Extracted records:

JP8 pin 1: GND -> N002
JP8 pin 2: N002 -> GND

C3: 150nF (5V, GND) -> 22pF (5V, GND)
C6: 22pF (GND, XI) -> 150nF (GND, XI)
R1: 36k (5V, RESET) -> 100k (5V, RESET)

Description of the task: Repeat every line of the data, exactly and in full.

Reply to the task:
JP8 pin 1: GND -> N002
JP8 pin 2: N002 -> GND

C3: 150nF (5V, GND) -> 22pF (5V, GND)
C6: 22pF (GND, XI) -> 150nF (GND, XI)
R1: 36k (5V, RESET) -> 100k (5V, RESET)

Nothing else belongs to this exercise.